§ EXERCISE GOAL
Exact wording is required: give all the records again, minus the pictures.

§ TASK INPUT
━━━━━━
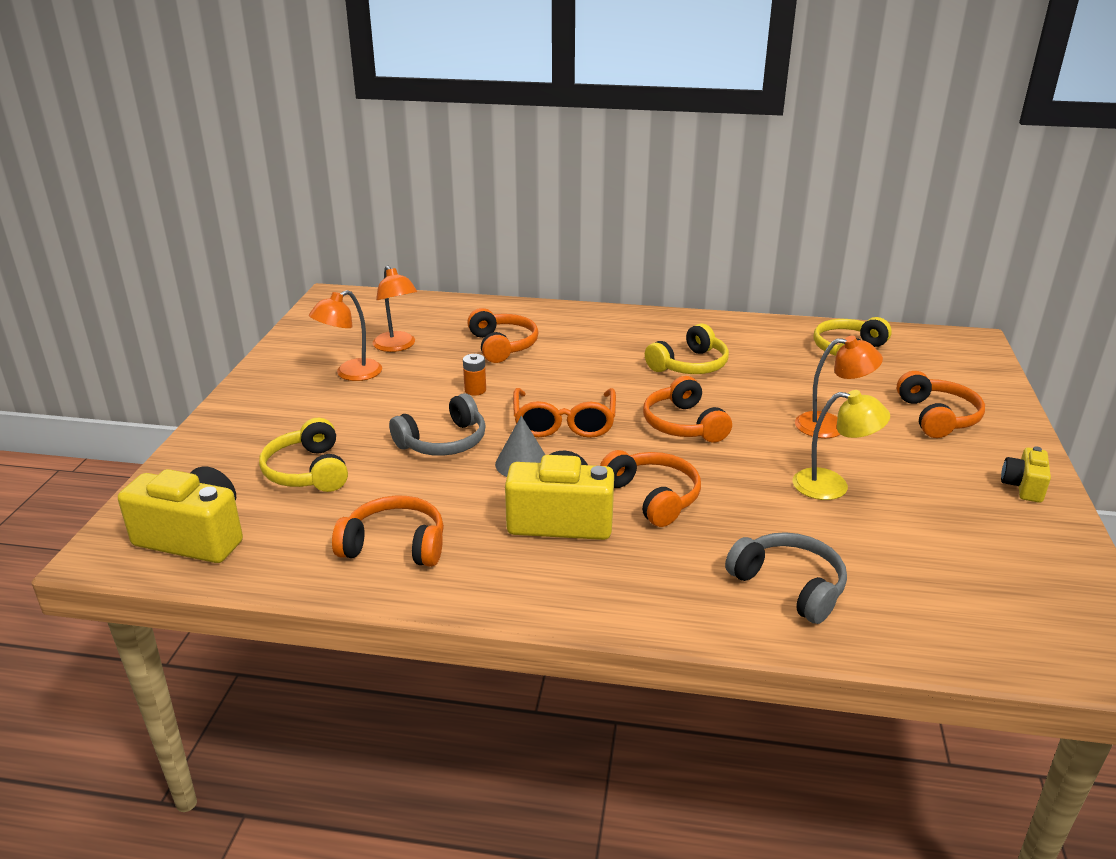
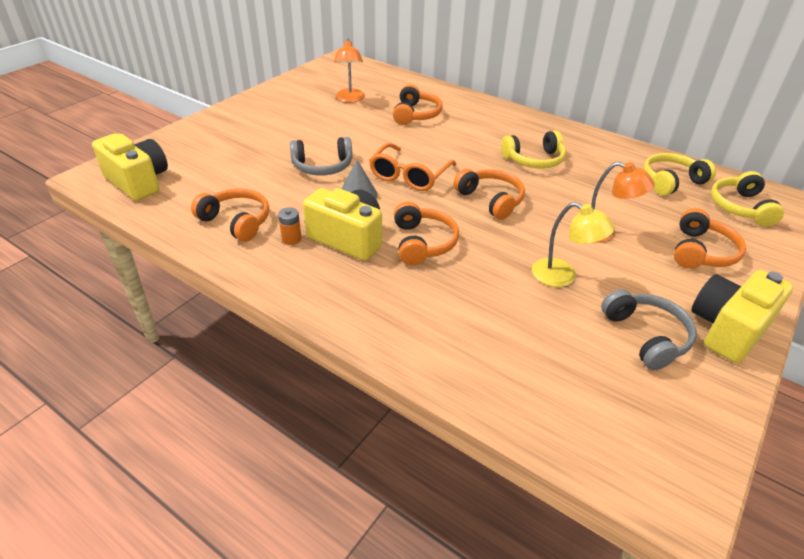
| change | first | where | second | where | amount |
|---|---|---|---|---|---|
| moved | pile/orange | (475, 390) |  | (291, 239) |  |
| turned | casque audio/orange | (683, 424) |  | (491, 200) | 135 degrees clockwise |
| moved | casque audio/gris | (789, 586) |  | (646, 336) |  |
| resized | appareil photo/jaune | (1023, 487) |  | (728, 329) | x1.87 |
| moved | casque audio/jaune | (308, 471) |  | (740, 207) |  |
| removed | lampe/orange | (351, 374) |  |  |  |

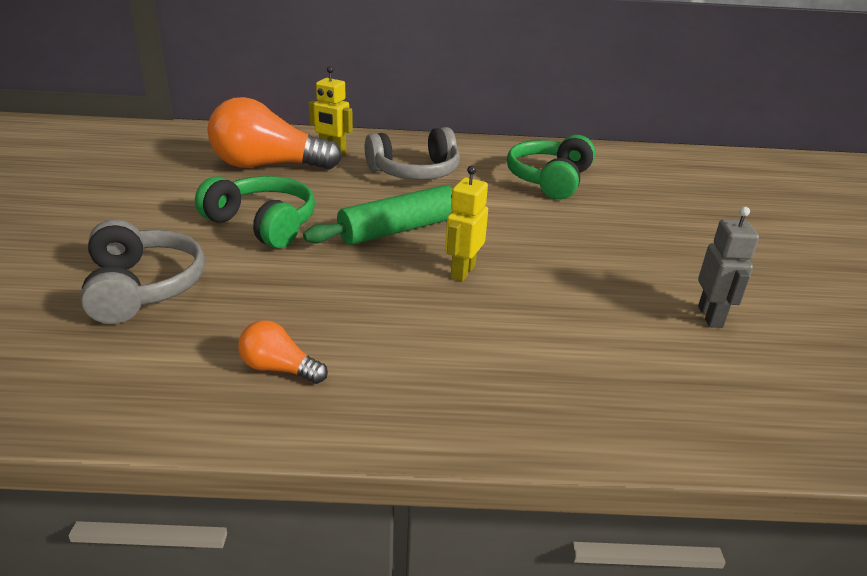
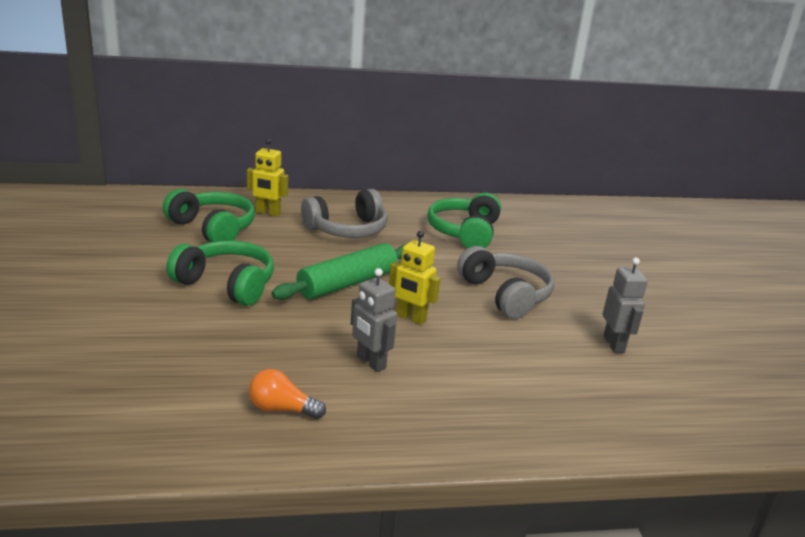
| change | first | where | second | where | amount |
|---|---|---|---|---|---|
| replaced | ampoule/orange | (268, 166) | casque audio/vert | (213, 228) |  |
| added |  |  | robot/gris | (370, 362) |  |
| turned | robot/jaune | (462, 271) |  | (411, 318) | 75 degrees counterclockwise |
| moved | casque audio/gris | (143, 287) |  | (505, 294) |  |

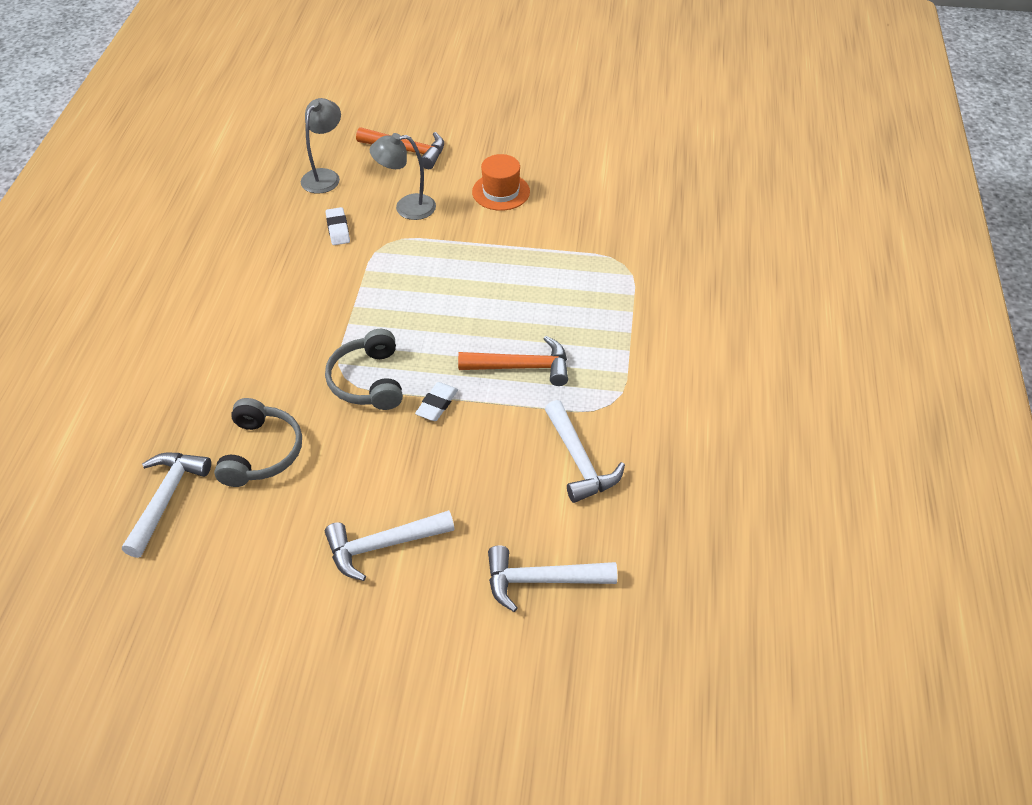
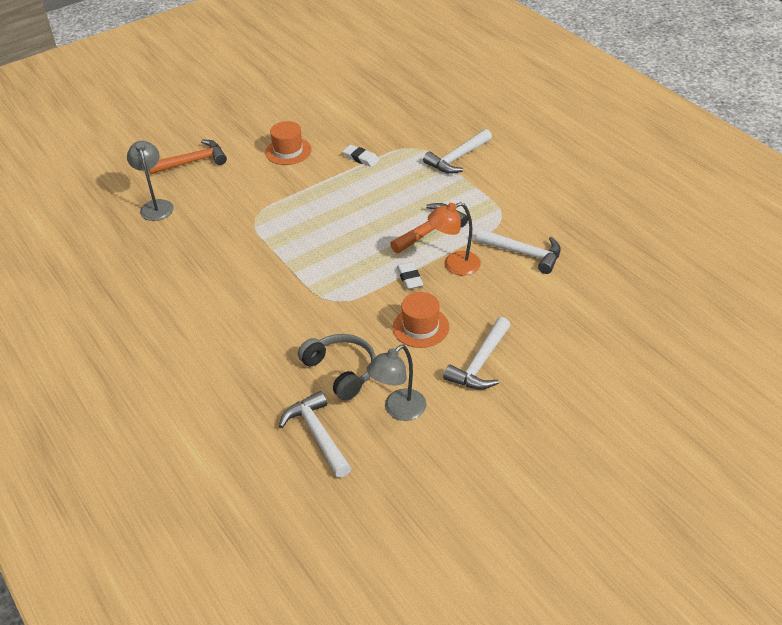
| change | first | where | second | where | amount |
|---|---|---|---|---|---|
| moved | gomme/blanc | (338, 229) |  | (361, 158) |  |
| moved | lampe/gris | (406, 207) |  | (398, 410) |  |
| added |  |  | chapeau/orange | (421, 327) |  |
| moved | marteau/blanc | (541, 580) |  | (457, 158) |  |
| added |  |  | lampe/orange | (454, 265) |  |
| removed | casque audio/gris | (368, 381) |  |  |  |

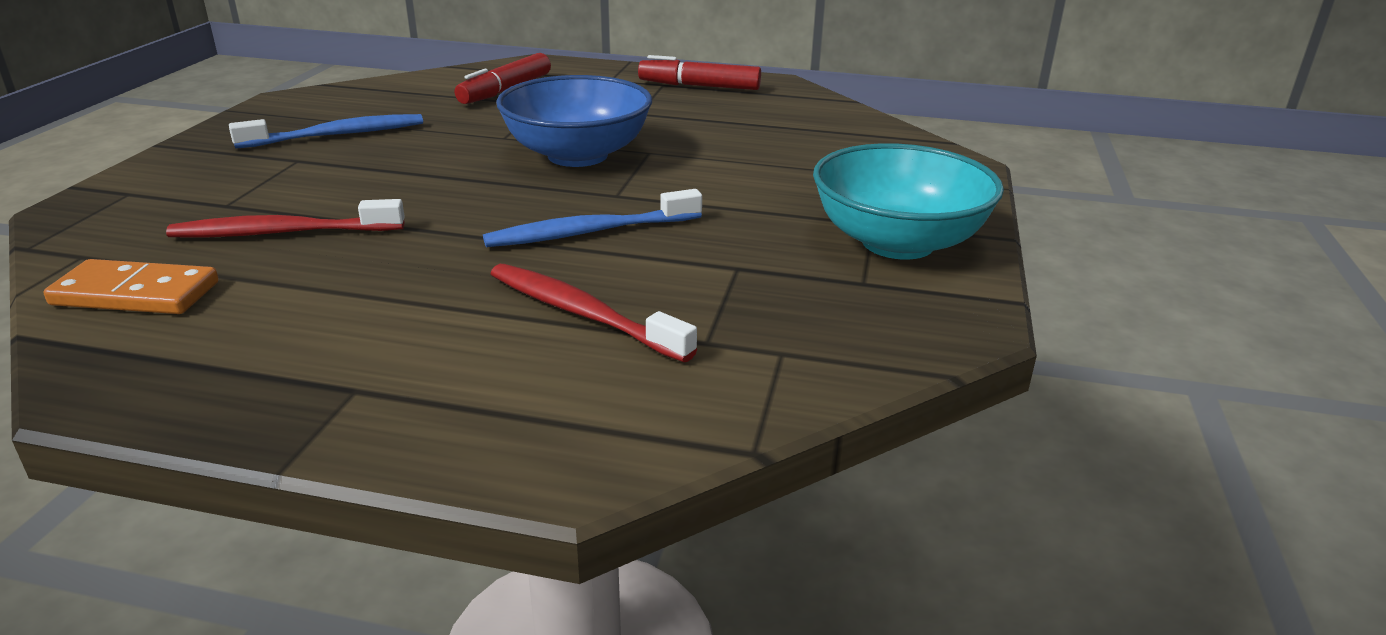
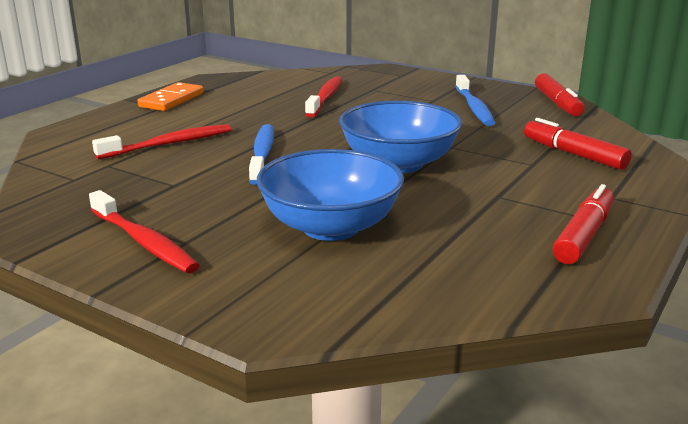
| change | first | where | second | where | amount |
|---|---|---|---|---|---|
| replaced | bol/turquoise | (897, 243) | brosse à dents/rouge | (144, 242) |  |
| moved | domino/orange | (135, 294) |  | (171, 100) |  |
| added |  |  | bol/bleu | (330, 227) |  |
| added |  |  | feutre/rouge | (557, 103) |  |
━━━━━━
§ SOLUTION
| change | first | where | second | where | amount |
|---|---|---|---|---|---|
| moved | pile/orange | (475, 390) |  | (291, 239) |  |
| turned | casque audio/orange | (683, 424) |  | (491, 200) | 135 degrees clockwise |
| moved | casque audio/gris | (789, 586) |  | (646, 336) |  |
| resized | appareil photo/jaune | (1023, 487) |  | (728, 329) | x1.87 |
| moved | casque audio/jaune | (308, 471) |  | (740, 207) |  |
| removed | lampe/orange | (351, 374) |  |  |  |

| change | first | where | second | where | amount |
|---|---|---|---|---|---|
| replaced | ampoule/orange | (268, 166) | casque audio/vert | (213, 228) |  |
| added |  |  | robot/gris | (370, 362) |  |
| turned | robot/jaune | (462, 271) |  | (411, 318) | 75 degrees counterclockwise |
| moved | casque audio/gris | (143, 287) |  | (505, 294) |  |

| change | first | where | second | where | amount |
|---|---|---|---|---|---|
| moved | gomme/blanc | (338, 229) |  | (361, 158) |  |
| moved | lampe/gris | (406, 207) |  | (398, 410) |  |
| added |  |  | chapeau/orange | (421, 327) |  |
| moved | marteau/blanc | (541, 580) |  | (457, 158) |  |
| added |  |  | lampe/orange | (454, 265) |  |
| removed | casque audio/gris | (368, 381) |  |  |  |

| change | first | where | second | where | amount |
|---|---|---|---|---|---|
| replaced | bol/turquoise | (897, 243) | brosse à dents/rouge | (144, 242) |  |
| moved | domino/orange | (135, 294) |  | (171, 100) |  |
| added |  |  | bol/bleu | (330, 227) |  |
| added |  |  | feutre/rouge | (557, 103) |  |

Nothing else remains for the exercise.